■ PROBLEM STATEMENT: For the data below, give again exactly the lines from the one containing "J2 pin 3: CMP2 -> CMP" through the one containing "U6: NAND CD4011", both ends included, and no others.
━━━ EXERCISE MATERIAL
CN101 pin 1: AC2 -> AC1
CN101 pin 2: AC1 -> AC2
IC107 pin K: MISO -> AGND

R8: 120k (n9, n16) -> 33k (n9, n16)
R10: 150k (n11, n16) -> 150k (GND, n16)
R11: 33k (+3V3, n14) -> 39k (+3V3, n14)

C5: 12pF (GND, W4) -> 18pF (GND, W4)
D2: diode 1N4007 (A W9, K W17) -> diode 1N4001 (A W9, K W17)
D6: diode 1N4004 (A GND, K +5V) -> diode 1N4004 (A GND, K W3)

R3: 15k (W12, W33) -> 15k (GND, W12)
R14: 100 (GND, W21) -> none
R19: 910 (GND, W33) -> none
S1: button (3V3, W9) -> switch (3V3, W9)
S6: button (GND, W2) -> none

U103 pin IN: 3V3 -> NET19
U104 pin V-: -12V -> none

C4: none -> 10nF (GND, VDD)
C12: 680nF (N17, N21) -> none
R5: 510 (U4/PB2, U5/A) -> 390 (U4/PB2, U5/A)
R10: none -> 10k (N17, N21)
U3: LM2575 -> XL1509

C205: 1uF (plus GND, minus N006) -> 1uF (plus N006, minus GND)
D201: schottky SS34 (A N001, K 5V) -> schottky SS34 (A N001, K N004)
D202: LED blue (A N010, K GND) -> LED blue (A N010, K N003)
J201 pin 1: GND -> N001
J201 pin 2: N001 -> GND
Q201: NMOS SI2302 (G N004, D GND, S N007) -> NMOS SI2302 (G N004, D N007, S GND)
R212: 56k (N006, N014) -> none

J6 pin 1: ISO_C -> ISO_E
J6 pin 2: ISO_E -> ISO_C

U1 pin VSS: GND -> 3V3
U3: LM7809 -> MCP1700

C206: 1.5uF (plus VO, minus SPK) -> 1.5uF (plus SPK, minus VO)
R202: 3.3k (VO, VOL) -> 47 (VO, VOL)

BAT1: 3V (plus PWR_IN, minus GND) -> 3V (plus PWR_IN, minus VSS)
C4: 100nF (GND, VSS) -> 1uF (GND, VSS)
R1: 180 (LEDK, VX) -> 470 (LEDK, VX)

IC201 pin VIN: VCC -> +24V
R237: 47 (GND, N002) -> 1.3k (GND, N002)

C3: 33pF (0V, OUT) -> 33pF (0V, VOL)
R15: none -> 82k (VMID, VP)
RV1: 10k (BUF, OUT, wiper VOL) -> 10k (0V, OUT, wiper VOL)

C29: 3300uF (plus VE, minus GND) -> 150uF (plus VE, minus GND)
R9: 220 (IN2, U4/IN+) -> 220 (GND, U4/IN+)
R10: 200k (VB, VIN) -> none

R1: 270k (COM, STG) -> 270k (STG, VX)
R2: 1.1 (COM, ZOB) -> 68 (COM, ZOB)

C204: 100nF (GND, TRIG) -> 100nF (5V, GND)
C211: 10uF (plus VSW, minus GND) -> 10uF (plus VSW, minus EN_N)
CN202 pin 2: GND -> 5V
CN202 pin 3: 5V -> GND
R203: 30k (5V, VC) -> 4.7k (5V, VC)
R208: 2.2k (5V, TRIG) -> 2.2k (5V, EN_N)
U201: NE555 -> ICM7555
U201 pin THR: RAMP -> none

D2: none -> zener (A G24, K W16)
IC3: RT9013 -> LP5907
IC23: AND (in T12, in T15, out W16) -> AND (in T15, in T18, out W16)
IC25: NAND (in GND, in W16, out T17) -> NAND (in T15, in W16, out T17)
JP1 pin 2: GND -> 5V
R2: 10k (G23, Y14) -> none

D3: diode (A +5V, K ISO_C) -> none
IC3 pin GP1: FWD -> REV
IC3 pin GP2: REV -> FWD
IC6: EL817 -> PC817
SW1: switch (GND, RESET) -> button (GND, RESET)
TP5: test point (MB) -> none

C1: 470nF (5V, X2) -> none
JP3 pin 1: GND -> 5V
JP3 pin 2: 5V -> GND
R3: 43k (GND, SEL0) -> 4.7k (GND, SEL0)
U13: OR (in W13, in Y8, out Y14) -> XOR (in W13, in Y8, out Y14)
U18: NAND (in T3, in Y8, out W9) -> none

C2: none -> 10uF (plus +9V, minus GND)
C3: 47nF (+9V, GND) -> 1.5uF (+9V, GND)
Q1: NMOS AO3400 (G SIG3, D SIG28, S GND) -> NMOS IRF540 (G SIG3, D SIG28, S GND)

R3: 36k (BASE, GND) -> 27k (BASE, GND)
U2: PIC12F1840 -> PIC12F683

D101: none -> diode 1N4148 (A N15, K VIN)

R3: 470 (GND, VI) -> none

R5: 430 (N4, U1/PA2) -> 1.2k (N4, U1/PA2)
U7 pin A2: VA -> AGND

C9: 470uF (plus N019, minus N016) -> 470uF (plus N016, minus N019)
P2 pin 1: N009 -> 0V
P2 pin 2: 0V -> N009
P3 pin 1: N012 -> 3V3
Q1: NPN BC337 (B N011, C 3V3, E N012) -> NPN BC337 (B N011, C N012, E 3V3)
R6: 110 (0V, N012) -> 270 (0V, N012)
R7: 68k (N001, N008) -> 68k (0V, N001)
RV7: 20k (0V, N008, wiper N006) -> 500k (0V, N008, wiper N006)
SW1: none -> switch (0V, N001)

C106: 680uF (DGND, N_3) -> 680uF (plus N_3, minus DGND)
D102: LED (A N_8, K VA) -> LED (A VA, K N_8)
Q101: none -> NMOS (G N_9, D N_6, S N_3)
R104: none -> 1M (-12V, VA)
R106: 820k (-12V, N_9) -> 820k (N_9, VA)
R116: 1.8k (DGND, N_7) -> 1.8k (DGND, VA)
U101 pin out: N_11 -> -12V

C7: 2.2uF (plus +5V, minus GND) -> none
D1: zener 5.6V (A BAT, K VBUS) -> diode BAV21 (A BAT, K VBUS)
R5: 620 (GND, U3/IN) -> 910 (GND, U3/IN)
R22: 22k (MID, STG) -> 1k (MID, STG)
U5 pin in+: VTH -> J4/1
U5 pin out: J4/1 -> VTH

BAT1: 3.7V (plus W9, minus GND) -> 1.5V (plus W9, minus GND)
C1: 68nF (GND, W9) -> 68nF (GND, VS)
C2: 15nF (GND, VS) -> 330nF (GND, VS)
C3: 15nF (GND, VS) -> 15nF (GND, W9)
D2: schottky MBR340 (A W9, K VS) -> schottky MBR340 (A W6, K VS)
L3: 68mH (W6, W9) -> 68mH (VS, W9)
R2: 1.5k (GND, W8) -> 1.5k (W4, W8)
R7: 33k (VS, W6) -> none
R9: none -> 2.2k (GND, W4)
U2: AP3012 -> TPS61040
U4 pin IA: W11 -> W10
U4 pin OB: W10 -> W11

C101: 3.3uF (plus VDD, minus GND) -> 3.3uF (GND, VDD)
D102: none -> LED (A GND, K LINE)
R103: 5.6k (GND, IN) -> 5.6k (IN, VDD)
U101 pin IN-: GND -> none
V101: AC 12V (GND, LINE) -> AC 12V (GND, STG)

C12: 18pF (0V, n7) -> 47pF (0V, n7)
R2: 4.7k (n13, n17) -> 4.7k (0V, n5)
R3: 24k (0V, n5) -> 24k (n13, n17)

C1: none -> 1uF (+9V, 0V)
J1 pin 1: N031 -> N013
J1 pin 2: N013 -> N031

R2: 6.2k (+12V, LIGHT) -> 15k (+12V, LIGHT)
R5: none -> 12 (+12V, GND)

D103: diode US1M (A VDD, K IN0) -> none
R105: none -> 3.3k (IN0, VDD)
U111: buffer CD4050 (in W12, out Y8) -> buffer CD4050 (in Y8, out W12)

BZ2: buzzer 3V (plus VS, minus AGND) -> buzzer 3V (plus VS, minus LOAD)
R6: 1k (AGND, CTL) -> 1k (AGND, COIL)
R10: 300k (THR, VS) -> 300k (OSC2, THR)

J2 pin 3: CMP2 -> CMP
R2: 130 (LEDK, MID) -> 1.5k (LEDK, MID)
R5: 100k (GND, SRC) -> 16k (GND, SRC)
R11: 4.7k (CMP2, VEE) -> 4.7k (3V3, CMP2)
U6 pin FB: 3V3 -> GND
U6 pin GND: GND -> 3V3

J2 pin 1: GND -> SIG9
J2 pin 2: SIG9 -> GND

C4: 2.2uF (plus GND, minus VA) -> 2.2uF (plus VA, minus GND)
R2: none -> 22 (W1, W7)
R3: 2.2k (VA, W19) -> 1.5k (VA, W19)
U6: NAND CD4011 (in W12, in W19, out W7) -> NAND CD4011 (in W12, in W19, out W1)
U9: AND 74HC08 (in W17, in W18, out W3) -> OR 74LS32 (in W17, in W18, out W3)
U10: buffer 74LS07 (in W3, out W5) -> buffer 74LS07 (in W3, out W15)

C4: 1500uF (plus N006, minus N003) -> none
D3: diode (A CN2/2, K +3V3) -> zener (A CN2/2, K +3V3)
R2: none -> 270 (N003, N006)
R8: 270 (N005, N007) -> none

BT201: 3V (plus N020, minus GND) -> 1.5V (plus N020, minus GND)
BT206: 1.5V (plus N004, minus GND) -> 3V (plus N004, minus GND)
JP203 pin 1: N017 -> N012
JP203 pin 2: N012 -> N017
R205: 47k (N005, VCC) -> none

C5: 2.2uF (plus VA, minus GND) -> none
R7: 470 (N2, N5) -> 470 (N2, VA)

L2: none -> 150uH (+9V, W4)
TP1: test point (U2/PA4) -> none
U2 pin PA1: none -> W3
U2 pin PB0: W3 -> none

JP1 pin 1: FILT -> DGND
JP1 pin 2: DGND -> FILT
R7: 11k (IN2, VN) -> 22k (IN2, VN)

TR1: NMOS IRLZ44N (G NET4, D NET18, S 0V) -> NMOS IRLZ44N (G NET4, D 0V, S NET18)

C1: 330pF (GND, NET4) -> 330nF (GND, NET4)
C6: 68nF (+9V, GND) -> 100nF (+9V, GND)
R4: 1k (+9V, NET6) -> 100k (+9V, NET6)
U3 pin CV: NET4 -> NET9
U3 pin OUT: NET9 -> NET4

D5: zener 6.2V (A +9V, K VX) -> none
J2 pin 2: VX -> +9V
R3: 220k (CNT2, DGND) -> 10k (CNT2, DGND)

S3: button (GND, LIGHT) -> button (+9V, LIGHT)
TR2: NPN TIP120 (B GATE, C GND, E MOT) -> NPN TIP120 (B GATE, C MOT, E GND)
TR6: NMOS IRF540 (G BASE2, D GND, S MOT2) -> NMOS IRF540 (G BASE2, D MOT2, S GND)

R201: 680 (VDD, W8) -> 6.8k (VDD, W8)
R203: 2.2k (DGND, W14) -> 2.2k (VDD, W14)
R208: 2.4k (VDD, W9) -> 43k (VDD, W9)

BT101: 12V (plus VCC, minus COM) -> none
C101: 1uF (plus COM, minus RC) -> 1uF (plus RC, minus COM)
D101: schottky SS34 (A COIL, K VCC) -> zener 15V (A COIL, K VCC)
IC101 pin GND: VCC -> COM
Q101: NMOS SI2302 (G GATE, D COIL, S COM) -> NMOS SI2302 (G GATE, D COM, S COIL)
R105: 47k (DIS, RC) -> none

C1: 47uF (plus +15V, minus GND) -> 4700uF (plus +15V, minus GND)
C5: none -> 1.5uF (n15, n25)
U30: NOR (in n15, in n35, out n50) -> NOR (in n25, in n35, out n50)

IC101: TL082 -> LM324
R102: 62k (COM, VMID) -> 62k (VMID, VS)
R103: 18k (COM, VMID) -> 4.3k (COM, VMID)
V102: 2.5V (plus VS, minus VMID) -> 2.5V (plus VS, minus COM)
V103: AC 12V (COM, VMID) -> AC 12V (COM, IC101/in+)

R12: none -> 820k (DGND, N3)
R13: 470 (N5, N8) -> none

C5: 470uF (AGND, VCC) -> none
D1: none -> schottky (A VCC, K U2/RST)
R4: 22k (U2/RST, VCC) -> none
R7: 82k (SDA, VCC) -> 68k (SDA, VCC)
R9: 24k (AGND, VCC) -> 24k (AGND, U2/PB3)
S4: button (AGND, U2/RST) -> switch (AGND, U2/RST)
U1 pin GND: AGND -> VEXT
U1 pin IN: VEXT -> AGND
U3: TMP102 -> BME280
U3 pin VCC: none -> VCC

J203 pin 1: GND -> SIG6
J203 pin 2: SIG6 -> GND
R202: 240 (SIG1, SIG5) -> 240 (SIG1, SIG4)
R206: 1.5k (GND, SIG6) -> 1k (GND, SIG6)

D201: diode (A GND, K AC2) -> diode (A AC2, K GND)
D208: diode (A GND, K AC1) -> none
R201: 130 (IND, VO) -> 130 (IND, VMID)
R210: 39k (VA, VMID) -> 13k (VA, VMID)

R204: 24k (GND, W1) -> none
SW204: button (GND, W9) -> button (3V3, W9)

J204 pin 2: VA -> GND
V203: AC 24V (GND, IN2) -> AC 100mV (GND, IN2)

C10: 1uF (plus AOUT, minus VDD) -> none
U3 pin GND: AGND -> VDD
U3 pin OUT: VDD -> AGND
━━━━━━
■ EXPECTED OUTPUT:
J2 pin 3: CMP2 -> CMP
R2: 130 (LEDK, MID) -> 1.5k (LEDK, MID)
R5: 100k (GND, SRC) -> 16k (GND, SRC)
R11: 4.7k (CMP2, VEE) -> 4.7k (3V3, CMP2)
U6 pin FB: 3V3 -> GND
U6 pin GND: GND -> 3V3

J2 pin 1: GND -> SIG9
J2 pin 2: SIG9 -> GND

C4: 2.2uF (plus GND, minus VA) -> 2.2uF (plus VA, minus GND)
R2: none -> 22 (W1, W7)
R3: 2.2k (VA, W19) -> 1.5k (VA, W19)
U6: NAND CD4011 (in W12, in W19, out W7) -> NAND CD4011 (in W12, in W19, out W1)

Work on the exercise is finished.